• Stored dataset items:
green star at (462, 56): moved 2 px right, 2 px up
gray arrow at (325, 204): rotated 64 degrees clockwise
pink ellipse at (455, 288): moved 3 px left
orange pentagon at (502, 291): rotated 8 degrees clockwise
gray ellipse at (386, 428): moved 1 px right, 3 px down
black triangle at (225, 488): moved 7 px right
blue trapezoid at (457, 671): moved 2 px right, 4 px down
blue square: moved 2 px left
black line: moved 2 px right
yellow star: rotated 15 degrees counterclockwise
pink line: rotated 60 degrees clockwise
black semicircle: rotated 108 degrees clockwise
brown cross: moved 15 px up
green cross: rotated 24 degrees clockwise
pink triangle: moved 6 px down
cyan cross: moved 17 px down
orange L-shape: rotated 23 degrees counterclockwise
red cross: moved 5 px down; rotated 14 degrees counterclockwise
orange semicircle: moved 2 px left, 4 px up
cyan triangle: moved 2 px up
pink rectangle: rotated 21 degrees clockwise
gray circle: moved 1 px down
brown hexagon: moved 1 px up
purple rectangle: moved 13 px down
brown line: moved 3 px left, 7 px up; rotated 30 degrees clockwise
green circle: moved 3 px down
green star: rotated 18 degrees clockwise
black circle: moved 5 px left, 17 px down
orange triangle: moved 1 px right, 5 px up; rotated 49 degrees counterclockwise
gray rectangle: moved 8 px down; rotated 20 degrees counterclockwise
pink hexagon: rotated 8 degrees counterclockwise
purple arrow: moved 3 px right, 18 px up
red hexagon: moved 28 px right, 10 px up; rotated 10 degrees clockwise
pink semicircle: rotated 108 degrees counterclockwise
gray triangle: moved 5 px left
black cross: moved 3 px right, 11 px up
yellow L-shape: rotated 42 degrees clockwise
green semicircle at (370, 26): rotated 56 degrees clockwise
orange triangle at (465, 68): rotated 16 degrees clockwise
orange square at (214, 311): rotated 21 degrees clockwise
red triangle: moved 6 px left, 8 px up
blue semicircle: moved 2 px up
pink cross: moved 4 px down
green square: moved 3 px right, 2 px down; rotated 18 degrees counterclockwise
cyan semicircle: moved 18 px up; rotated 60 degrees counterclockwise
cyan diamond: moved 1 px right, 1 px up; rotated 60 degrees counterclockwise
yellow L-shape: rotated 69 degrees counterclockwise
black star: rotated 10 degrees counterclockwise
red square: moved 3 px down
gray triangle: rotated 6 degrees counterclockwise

• How to complete this task:
Look back at the data above. Transcribe exactly the lines starting at the line that contains "gray ellipse at" and ending at the line that contains "pink line: rotated 60 degrees clockwise".

• Exercise answer:
gray ellipse at (386, 428): moved 1 px right, 3 px down
black triangle at (225, 488): moved 7 px right
blue trapezoid at (457, 671): moved 2 px right, 4 px down
blue square: moved 2 px left
black line: moved 2 px right
yellow star: rotated 15 degrees counterclockwise
pink line: rotated 60 degrees clockwise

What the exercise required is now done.